Exercise brief ->
Show each line in the records below that contains the string "tuplet", copying every such line in full. Case counts.

Dataset ->
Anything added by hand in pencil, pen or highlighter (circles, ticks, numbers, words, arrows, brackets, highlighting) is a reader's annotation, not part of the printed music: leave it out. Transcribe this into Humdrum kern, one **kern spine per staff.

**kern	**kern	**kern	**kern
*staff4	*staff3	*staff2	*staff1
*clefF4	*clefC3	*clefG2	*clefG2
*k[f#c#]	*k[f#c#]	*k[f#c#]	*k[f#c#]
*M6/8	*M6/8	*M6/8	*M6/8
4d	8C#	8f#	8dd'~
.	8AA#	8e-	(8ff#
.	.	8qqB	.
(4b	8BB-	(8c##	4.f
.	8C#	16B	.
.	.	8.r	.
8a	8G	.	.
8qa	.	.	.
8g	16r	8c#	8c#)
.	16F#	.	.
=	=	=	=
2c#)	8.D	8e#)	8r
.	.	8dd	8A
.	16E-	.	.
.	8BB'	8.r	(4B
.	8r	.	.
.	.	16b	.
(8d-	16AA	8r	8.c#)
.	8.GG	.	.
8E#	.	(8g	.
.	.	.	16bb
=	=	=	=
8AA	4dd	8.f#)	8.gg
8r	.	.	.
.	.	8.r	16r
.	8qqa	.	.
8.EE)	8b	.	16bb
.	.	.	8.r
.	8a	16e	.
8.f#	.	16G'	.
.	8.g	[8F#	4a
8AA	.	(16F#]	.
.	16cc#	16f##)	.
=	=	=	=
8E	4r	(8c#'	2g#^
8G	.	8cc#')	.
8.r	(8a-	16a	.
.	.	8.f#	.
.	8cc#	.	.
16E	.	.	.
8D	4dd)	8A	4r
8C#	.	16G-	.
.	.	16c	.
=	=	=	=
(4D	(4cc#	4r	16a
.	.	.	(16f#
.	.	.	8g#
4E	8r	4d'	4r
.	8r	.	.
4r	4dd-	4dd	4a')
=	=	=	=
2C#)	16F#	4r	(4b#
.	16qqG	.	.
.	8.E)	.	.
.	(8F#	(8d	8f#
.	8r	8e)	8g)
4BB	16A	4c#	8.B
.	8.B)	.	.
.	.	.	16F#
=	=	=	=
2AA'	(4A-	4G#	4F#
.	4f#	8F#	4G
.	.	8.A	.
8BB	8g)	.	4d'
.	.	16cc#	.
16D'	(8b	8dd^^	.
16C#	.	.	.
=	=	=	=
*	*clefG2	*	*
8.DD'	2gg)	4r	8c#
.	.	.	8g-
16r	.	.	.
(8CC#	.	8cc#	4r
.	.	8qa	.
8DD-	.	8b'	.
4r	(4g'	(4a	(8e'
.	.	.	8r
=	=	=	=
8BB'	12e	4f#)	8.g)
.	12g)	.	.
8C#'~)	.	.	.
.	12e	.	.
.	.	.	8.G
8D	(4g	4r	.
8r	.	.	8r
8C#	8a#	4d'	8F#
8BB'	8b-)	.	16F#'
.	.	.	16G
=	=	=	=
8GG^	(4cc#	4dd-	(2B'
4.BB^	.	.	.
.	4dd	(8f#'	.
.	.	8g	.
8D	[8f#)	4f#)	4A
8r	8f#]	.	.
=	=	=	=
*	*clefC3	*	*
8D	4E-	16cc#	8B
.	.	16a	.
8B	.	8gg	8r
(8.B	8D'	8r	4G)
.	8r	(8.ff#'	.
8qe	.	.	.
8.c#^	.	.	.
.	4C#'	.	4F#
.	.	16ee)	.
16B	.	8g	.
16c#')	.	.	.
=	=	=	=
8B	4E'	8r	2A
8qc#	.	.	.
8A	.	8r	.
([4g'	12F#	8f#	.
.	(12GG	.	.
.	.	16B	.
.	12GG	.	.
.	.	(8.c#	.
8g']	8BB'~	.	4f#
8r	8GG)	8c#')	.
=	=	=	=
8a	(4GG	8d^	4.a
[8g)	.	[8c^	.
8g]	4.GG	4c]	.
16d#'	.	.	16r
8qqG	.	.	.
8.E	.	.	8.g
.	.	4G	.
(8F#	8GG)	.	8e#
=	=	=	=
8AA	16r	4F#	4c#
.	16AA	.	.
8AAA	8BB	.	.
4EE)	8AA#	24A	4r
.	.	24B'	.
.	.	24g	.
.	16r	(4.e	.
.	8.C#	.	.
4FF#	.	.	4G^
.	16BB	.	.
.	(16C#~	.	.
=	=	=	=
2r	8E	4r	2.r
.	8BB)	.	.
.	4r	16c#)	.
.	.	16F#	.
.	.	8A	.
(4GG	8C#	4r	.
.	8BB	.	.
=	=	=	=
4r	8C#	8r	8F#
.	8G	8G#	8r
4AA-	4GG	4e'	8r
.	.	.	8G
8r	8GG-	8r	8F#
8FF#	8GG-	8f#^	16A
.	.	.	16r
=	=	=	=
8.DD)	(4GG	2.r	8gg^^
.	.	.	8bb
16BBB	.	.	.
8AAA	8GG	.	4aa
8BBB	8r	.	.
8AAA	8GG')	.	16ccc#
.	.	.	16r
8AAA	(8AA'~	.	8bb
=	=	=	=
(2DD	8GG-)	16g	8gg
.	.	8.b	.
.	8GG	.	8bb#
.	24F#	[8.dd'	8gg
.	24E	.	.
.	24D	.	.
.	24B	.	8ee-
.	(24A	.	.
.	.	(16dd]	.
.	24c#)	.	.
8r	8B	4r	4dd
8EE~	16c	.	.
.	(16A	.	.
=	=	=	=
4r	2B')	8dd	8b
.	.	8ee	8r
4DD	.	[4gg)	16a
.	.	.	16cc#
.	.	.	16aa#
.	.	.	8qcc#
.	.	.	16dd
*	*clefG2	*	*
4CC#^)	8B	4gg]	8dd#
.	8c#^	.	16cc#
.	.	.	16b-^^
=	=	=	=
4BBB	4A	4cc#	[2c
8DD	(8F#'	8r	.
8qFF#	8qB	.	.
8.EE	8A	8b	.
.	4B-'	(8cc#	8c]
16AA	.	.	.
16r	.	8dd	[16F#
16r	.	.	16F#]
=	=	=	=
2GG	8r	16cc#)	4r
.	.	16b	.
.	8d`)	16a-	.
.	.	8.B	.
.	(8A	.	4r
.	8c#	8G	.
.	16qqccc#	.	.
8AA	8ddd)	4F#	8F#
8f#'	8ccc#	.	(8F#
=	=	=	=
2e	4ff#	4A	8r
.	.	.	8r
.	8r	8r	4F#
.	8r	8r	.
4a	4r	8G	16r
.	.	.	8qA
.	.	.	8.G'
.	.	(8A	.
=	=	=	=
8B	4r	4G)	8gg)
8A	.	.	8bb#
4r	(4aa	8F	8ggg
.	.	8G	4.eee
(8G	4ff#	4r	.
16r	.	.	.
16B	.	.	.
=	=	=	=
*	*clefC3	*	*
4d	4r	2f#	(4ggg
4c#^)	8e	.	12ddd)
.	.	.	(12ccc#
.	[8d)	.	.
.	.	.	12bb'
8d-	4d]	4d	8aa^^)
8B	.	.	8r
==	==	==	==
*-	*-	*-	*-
--
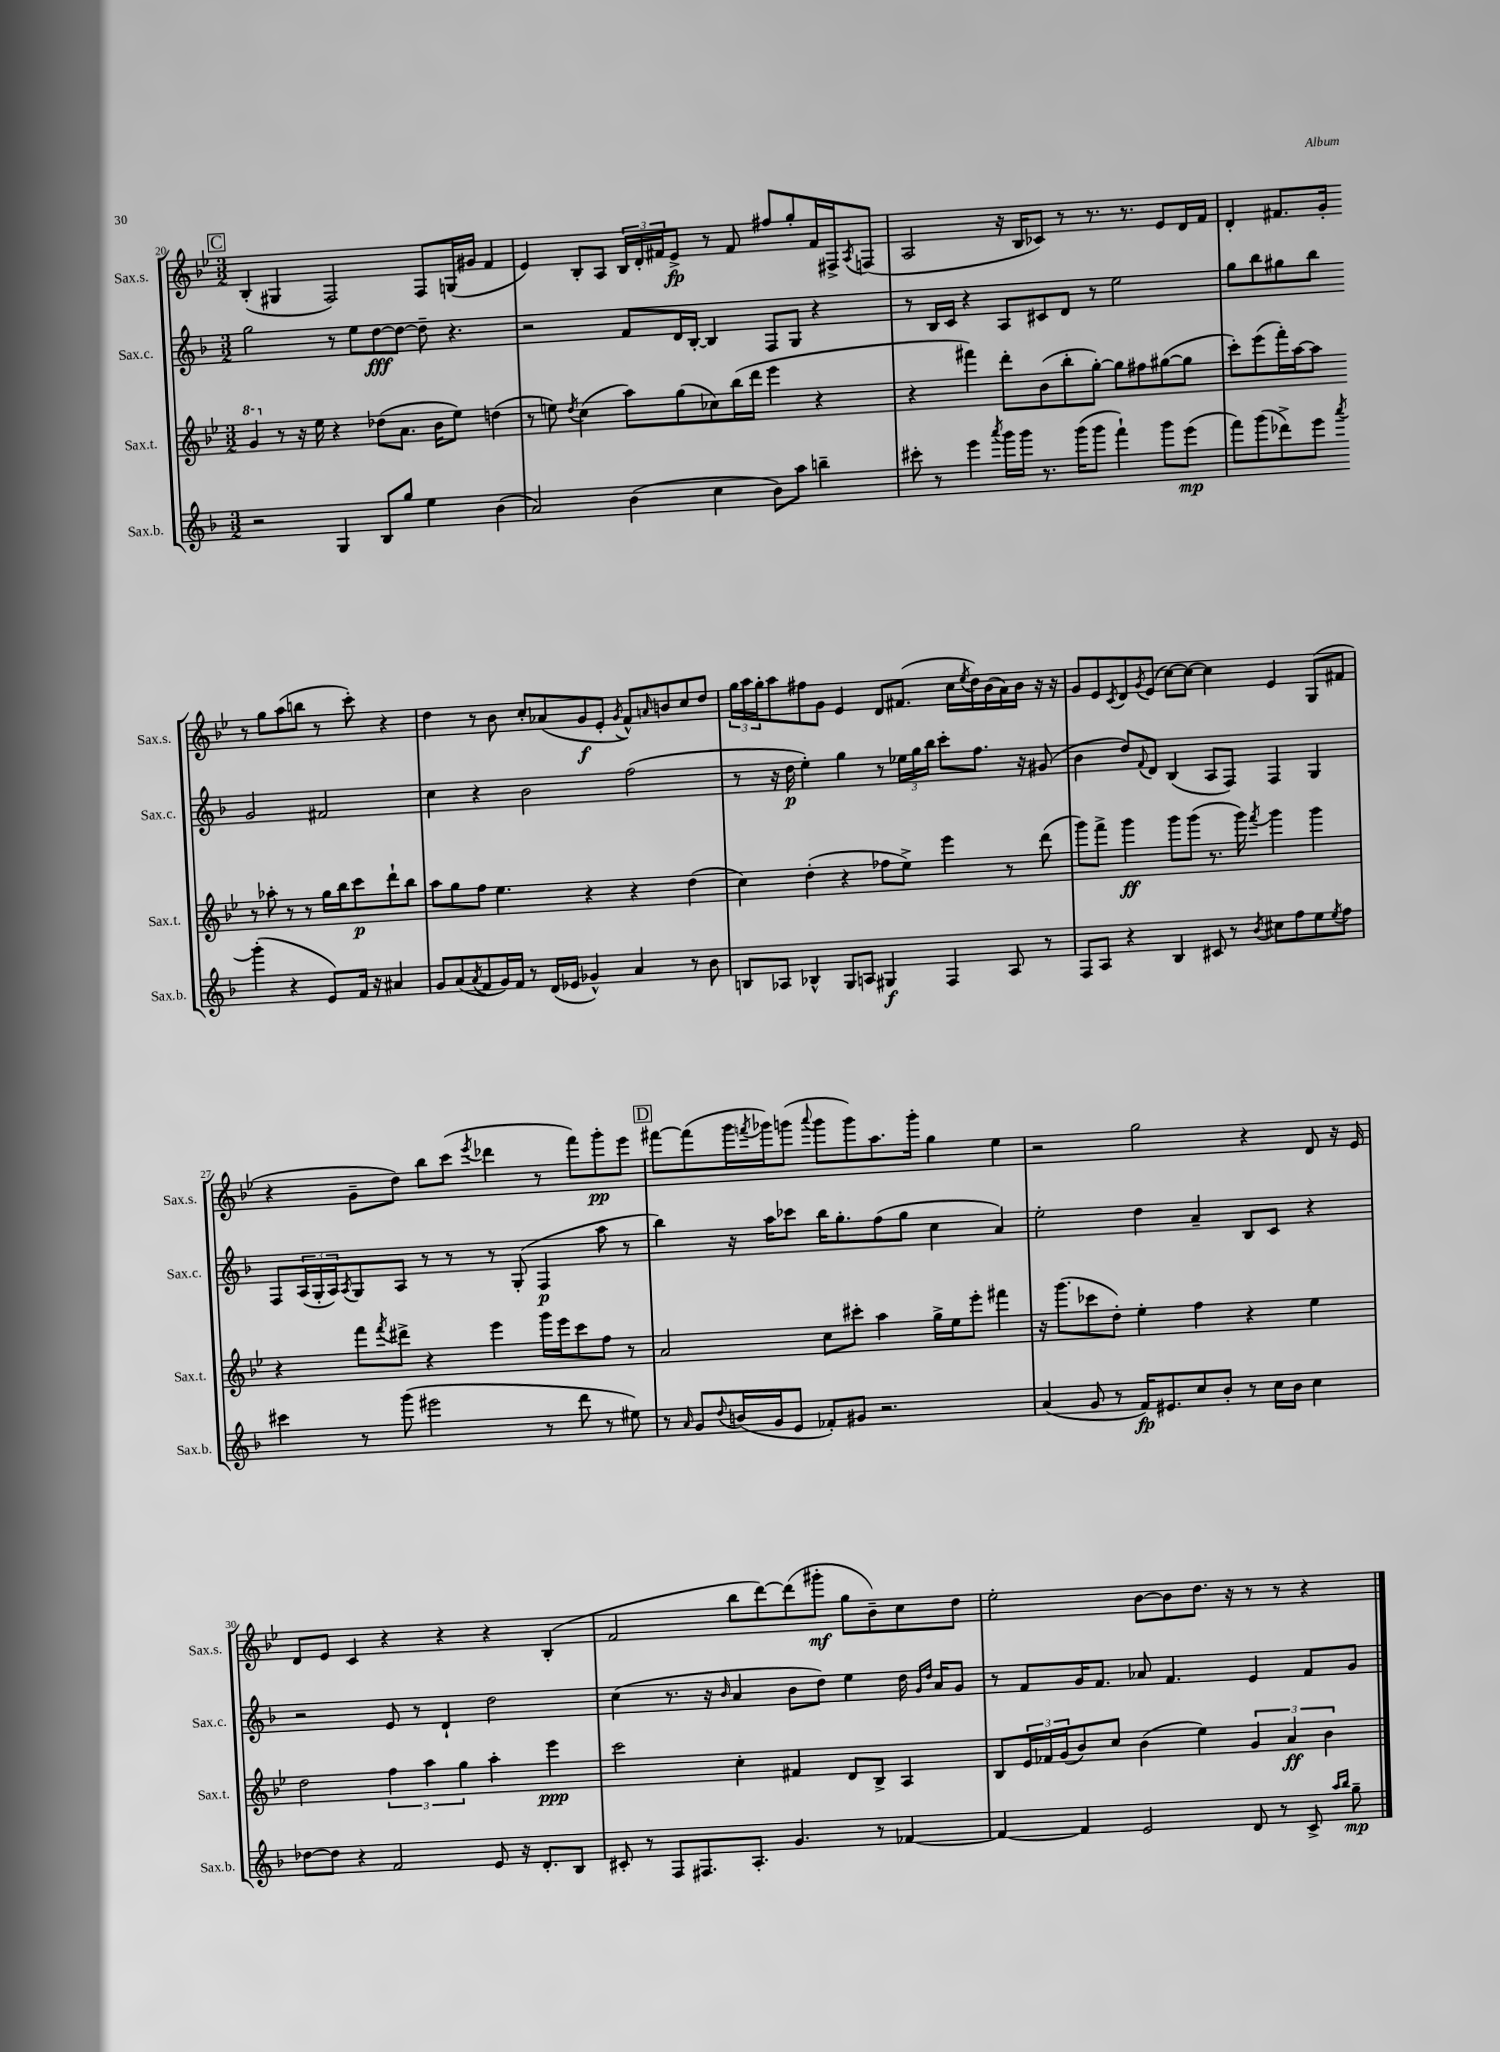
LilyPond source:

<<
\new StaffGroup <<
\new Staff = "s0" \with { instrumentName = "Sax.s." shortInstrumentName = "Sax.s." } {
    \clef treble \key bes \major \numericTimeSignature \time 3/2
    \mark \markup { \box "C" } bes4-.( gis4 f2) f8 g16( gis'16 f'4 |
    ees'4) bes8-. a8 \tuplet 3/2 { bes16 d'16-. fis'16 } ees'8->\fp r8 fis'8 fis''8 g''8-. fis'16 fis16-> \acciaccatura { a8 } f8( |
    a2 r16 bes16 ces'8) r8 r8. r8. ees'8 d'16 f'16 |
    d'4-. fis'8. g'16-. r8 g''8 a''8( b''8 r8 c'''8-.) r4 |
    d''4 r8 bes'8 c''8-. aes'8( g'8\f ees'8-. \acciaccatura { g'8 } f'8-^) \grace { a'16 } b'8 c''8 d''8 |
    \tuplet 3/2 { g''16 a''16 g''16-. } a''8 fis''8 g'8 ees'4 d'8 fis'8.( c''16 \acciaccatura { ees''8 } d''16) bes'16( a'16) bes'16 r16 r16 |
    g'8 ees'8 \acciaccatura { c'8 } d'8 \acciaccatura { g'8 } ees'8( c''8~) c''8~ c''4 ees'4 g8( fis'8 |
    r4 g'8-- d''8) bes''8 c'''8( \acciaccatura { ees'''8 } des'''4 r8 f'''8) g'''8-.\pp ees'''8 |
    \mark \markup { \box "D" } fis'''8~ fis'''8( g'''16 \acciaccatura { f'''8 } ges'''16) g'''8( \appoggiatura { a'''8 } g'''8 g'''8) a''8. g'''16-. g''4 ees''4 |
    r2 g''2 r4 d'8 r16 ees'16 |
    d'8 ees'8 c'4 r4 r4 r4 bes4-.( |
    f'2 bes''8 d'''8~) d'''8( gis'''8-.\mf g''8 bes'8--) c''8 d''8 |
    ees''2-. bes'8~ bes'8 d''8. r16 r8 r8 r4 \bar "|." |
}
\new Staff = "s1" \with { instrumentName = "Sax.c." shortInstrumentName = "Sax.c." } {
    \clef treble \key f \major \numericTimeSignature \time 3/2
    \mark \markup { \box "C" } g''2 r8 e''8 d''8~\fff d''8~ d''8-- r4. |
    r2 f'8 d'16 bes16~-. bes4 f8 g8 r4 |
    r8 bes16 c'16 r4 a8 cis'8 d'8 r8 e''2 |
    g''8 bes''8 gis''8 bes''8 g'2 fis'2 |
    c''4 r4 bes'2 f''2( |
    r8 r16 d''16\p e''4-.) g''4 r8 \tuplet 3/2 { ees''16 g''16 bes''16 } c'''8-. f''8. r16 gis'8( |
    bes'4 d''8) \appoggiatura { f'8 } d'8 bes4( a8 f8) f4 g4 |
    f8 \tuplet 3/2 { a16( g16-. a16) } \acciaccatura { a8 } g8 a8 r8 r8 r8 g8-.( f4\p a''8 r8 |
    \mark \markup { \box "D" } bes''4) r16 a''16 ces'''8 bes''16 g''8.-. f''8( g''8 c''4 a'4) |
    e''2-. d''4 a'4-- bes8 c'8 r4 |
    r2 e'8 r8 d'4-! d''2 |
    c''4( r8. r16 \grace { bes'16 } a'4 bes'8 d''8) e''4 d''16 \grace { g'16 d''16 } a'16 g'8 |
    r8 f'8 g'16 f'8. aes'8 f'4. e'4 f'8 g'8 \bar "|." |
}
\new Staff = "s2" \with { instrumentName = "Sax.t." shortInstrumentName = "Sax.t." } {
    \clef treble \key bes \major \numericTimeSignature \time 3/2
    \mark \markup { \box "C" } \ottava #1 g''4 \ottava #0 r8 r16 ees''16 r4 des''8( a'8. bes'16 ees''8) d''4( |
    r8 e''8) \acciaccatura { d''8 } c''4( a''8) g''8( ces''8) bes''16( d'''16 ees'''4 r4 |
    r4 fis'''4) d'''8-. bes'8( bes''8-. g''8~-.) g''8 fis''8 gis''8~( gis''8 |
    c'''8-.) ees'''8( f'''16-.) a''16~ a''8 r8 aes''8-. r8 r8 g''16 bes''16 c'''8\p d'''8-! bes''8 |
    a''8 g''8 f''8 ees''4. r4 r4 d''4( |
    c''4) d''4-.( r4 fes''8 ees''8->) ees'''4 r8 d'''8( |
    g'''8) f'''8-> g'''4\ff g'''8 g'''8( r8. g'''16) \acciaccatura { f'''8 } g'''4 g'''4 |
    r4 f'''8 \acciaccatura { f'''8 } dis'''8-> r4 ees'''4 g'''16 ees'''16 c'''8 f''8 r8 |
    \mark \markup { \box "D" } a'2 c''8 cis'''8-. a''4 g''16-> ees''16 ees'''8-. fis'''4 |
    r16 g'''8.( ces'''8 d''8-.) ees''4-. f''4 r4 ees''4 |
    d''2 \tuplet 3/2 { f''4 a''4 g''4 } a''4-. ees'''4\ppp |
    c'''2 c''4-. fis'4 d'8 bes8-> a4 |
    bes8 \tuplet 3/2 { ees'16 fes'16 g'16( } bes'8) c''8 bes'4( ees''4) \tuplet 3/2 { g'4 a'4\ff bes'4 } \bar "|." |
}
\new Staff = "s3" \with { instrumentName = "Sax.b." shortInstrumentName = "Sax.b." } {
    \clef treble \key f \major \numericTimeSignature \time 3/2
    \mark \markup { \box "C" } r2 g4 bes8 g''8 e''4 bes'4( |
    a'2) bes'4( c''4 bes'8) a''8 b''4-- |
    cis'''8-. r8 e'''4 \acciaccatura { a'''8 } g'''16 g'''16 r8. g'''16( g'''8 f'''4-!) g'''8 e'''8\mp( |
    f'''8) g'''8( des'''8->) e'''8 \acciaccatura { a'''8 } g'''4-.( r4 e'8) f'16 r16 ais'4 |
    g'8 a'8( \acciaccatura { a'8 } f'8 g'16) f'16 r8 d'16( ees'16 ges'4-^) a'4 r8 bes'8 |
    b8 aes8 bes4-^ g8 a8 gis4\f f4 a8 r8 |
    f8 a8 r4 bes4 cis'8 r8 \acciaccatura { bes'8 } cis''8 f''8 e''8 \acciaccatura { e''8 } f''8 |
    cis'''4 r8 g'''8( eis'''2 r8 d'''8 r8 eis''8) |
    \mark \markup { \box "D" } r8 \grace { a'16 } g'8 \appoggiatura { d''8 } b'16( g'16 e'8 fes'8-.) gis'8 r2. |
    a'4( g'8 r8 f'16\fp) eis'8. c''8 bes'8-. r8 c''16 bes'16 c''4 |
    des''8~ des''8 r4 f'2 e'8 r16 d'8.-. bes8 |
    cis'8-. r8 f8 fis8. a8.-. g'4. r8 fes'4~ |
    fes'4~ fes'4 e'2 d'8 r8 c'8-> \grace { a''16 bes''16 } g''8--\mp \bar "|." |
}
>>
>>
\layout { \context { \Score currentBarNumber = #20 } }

Result of this exercise ->
    ees'4) bes8-. a8 \tuplet 3/2 { bes16 d'16-. fis'16 } ees'8->\fp r8 fis'8 fis''8 g''8-. fis'16 fis16-> \acciaccatura { a8 } f8( |
    \tuplet 3/2 { g''16 a''16 g''16-. } a''8 fis''8 g'8 ees'4 d'8 fis'8.( c''16 \acciaccatura { ees''8 } d''16) bes'16( a'16) bes'16 r16 r16 |
    r8 r16 d''16\p e''4-.) g''4 r8 \tuplet 3/2 { ees''16 g''16 bes''16 } c'''8-. f''8. r16 gis'8( |
    f8 \tuplet 3/2 { a16( g16-. a16) } \acciaccatura { a8 } g8 a8 r8 r8 r8 g8-.( f4\p a''8 r8 |
    d''2 \tuplet 3/2 { f''4 a''4 g''4 } a''4-. ees'''4\ppp |
    bes8 \tuplet 3/2 { ees'16 fes'16 g'16( } bes'8) c''8 bes'4( ees''4) \tuplet 3/2 { g'4 a'4\ff bes'4 } \bar "|." |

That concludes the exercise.